Requirement:
Although the records contain pictures, only their text should be set down, exactly as written.

[Start of Attachment]

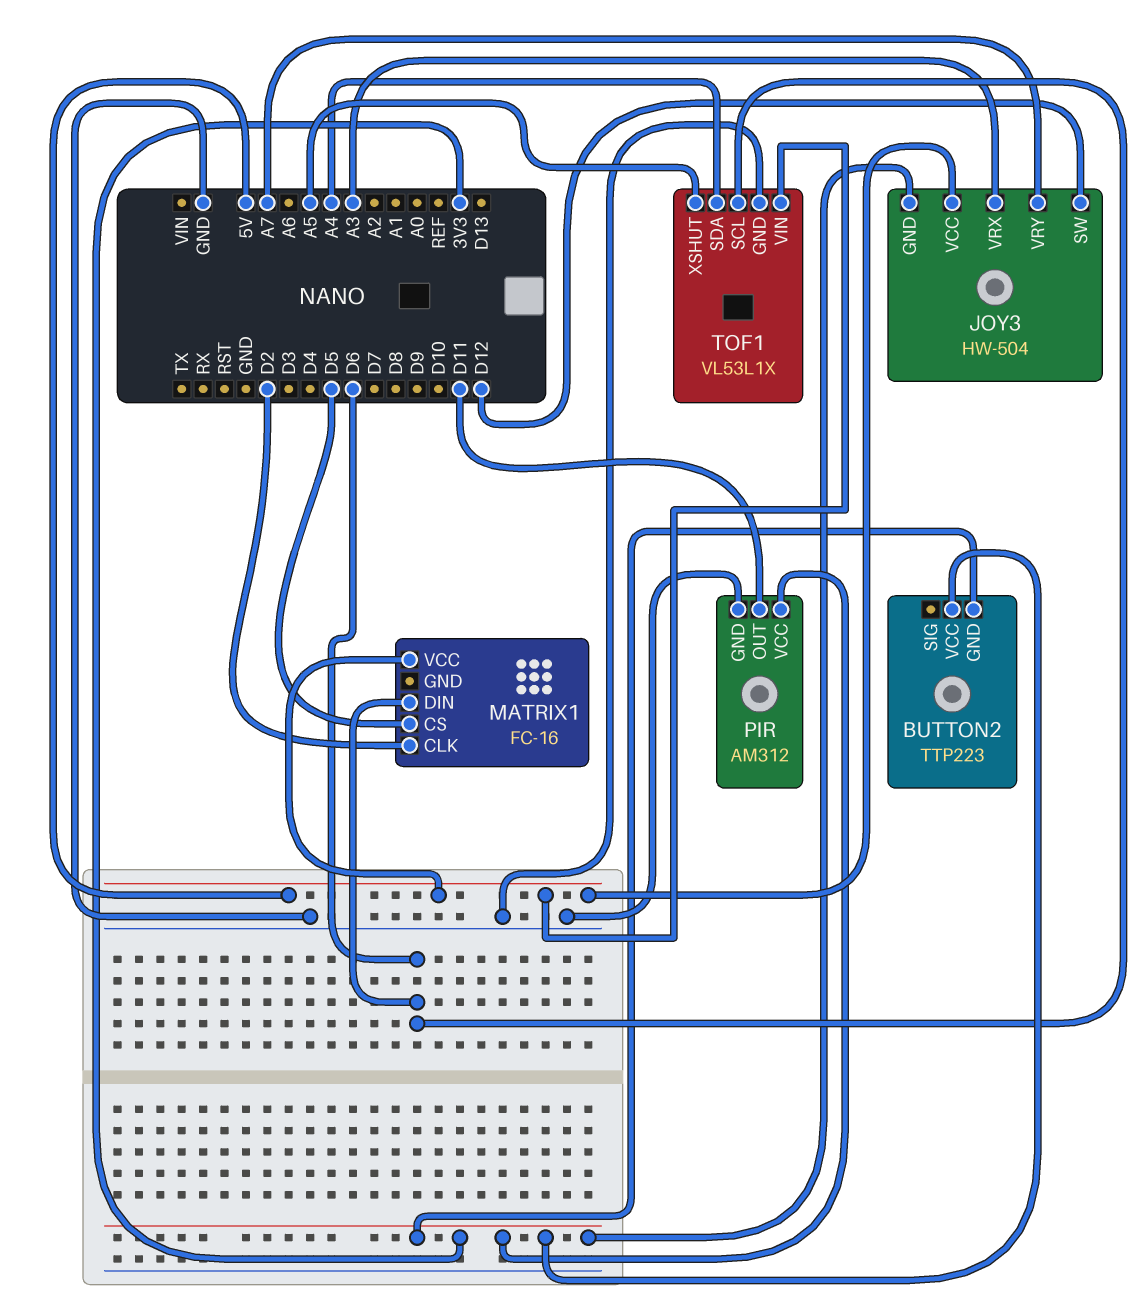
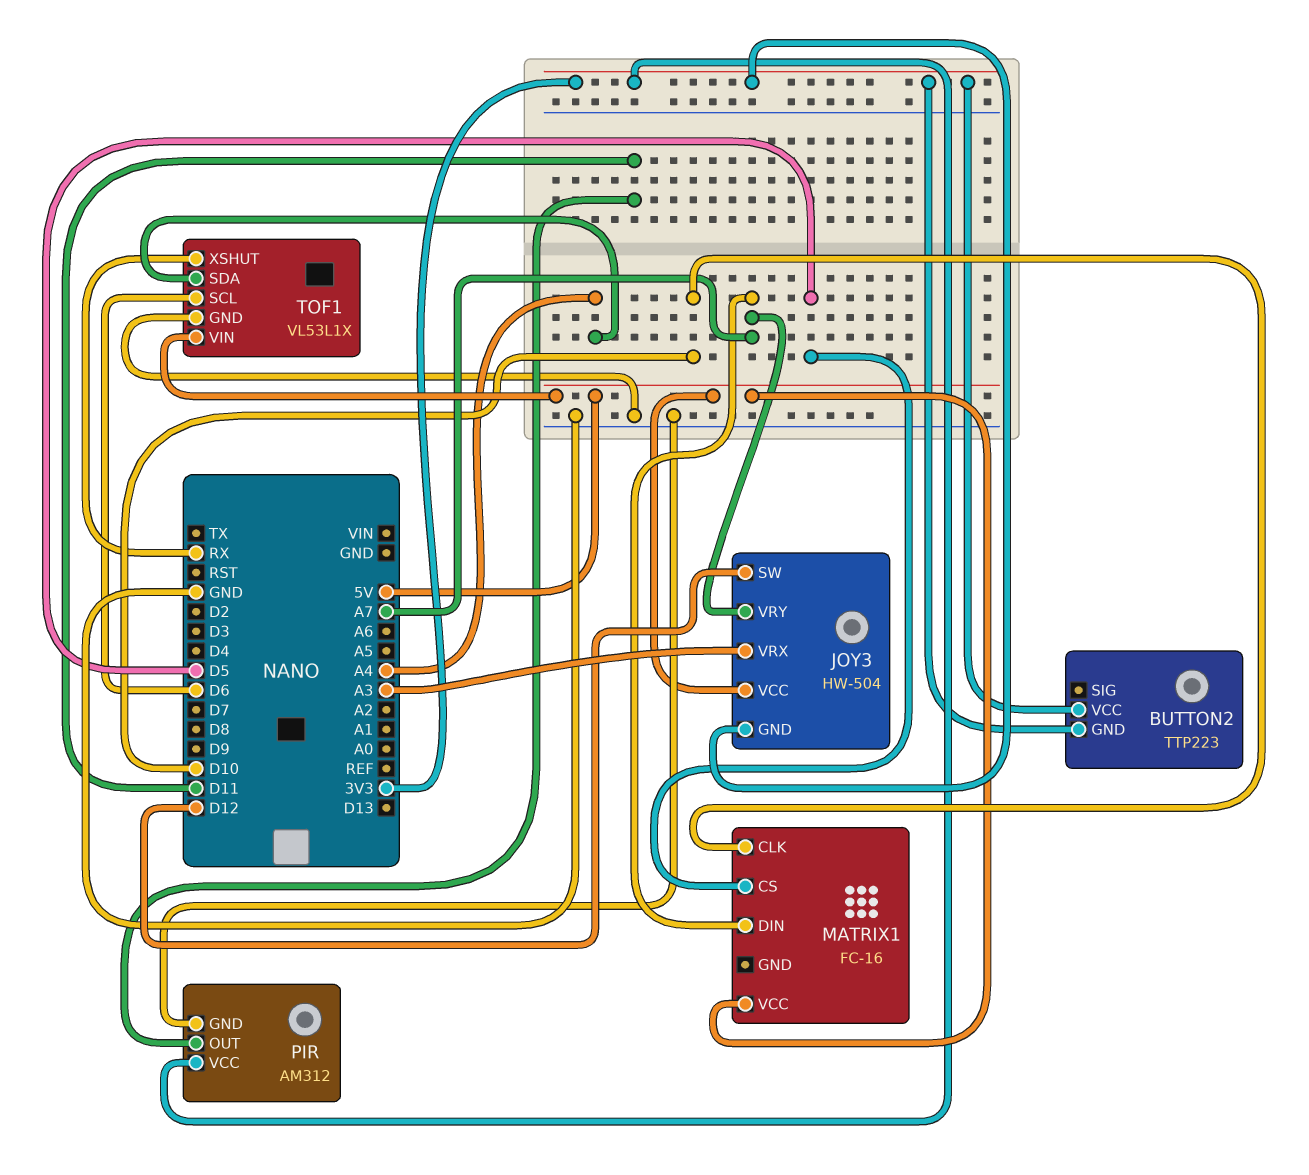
MATRIX1 pin CLK: D2 -> D10
MATRIX1 pin DIN: D6 -> A7
TOF1 pin XSHUT: A5 -> RX

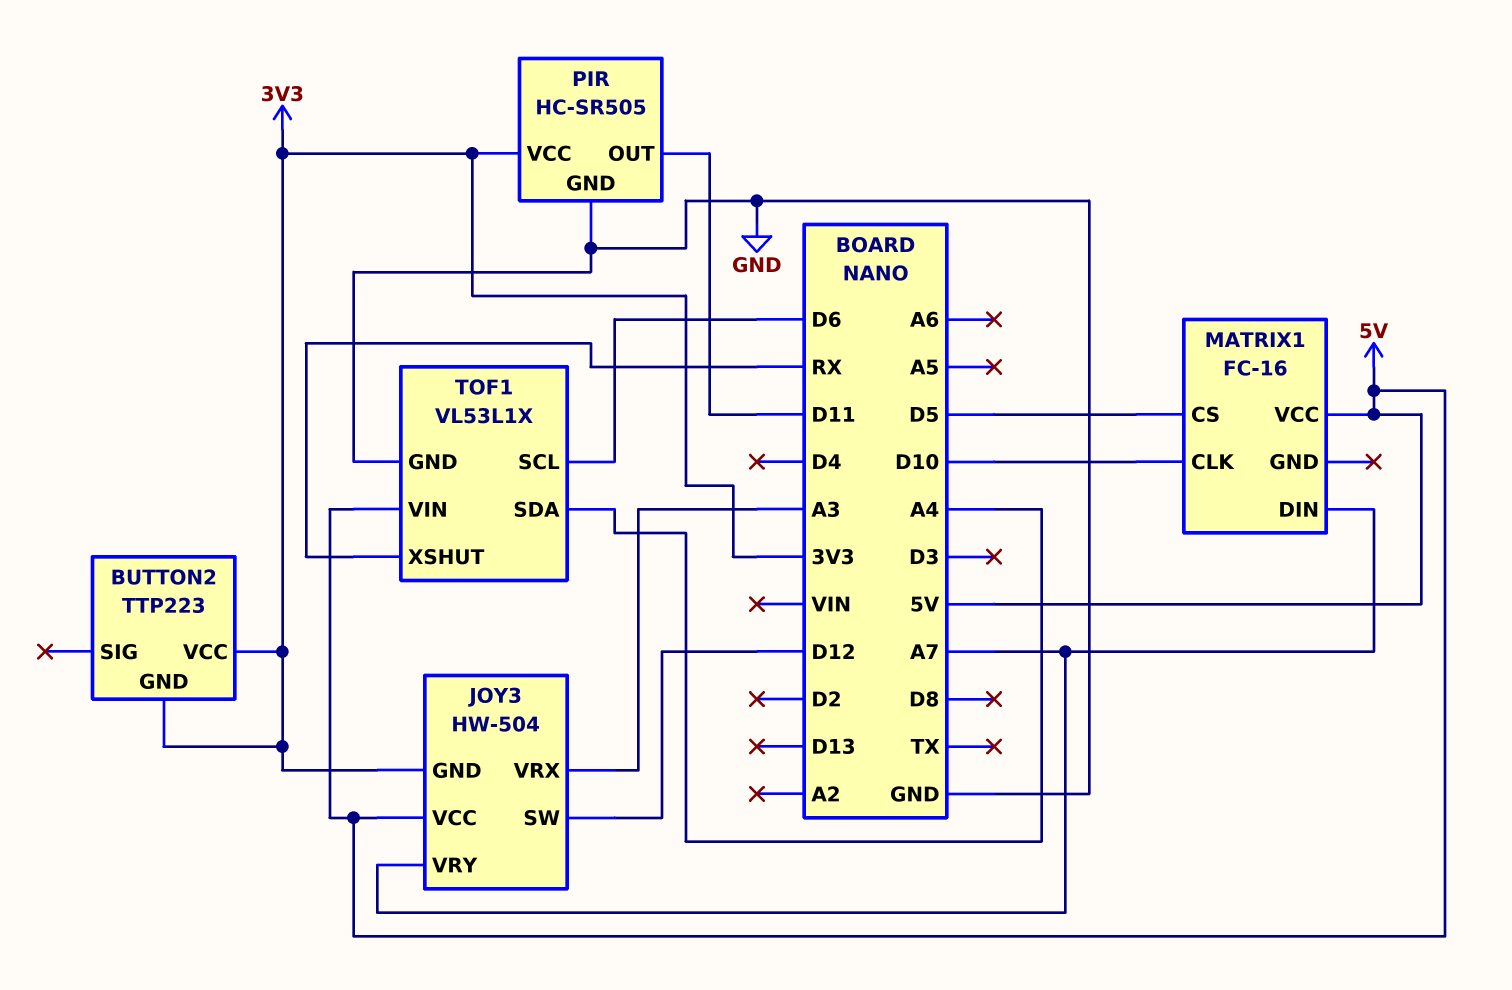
PIR: AM312 -> HC-SR505

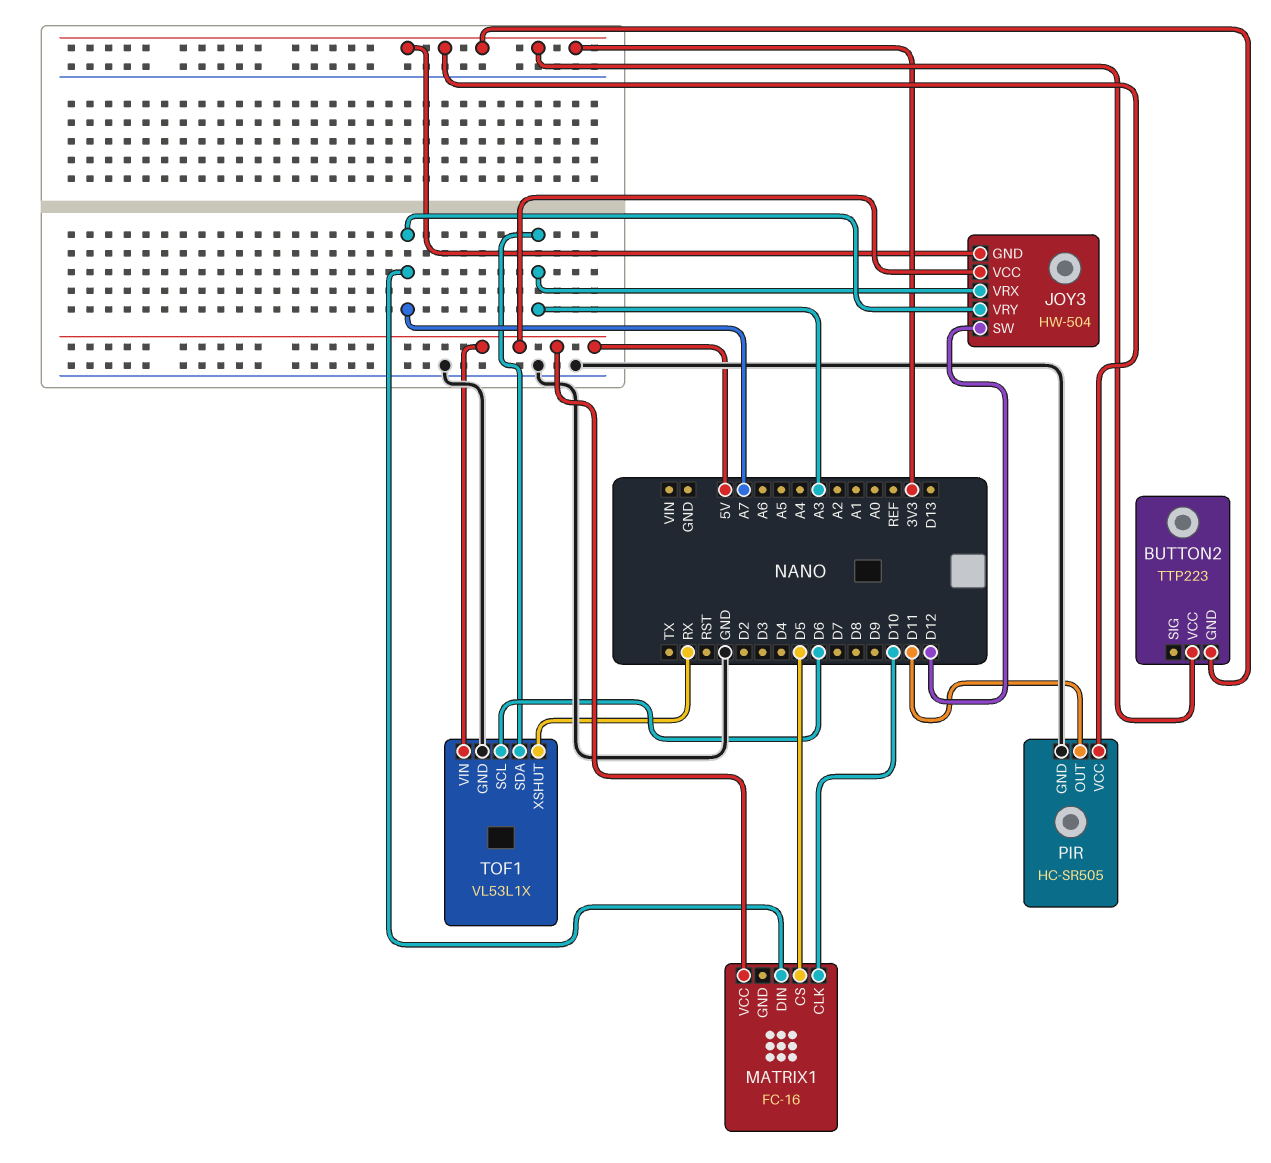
TOF1 pin SDA: A4 -> A3

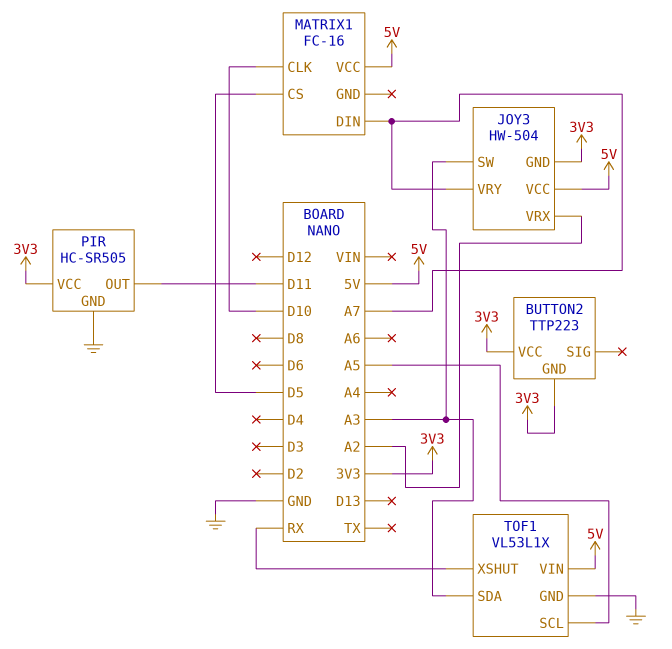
JOY3 pin SW: D12 -> A3
JOY3 pin VRX: A3 -> A2
TOF1 pin SCL: D6 -> A5

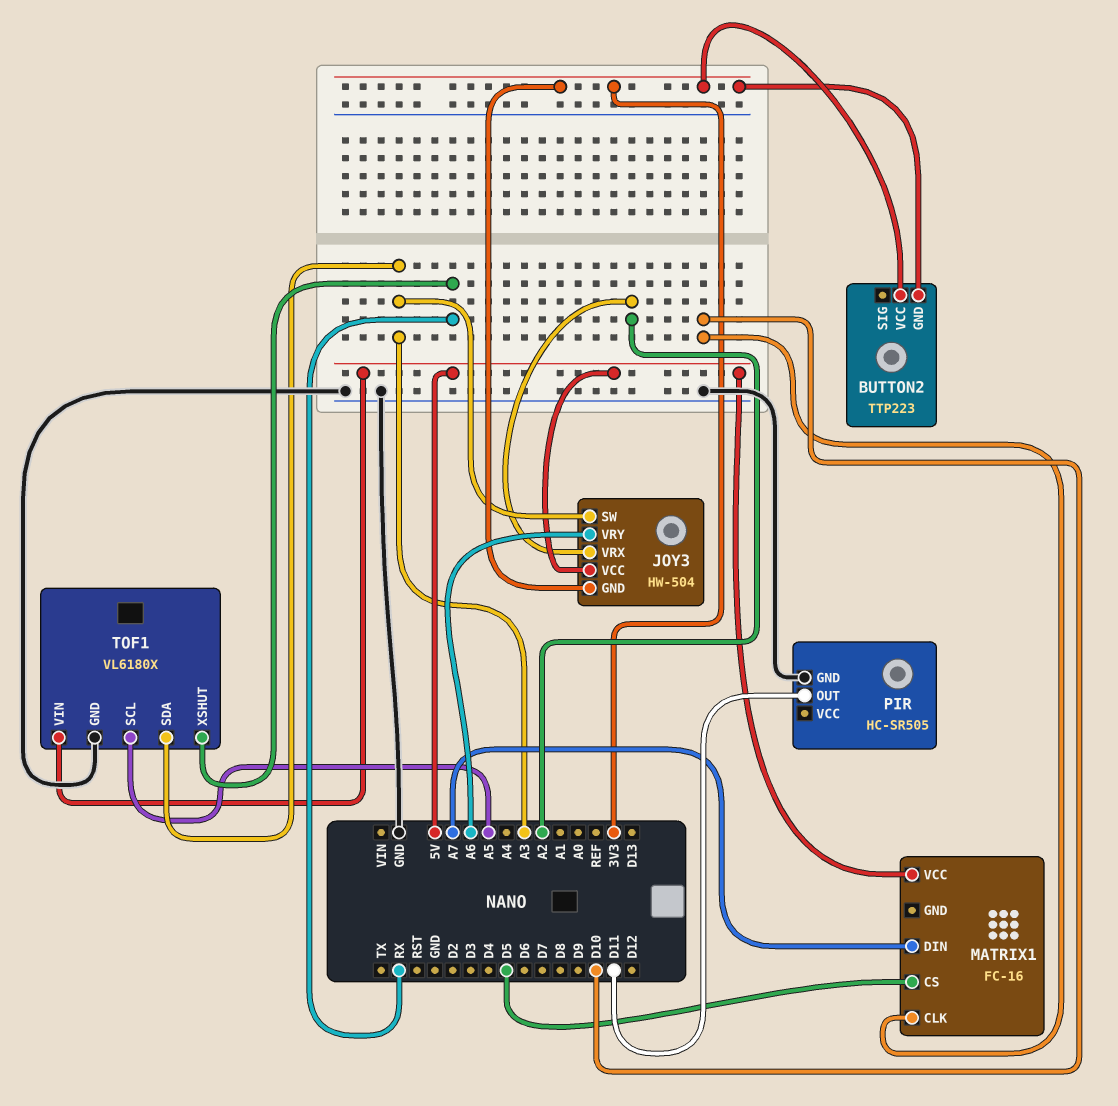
JOY3 pin VRY: A7 -> A6
PIR pin VCC: 3V3 -> none
TOF1: VL53L1X -> VL6180X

[End of Attachment]

Answer space:
MATRIX1 pin CLK: D2 -> D10
MATRIX1 pin DIN: D6 -> A7
TOF1 pin XSHUT: A5 -> RX

PIR: AM312 -> HC-SR505

TOF1 pin SDA: A4 -> A3

JOY3 pin SW: D12 -> A3
JOY3 pin VRX: A3 -> A2
TOF1 pin SCL: D6 -> A5

JOY3 pin VRY: A7 -> A6
PIR pin VCC: 3V3 -> none
TOF1: VL53L1X -> VL6180X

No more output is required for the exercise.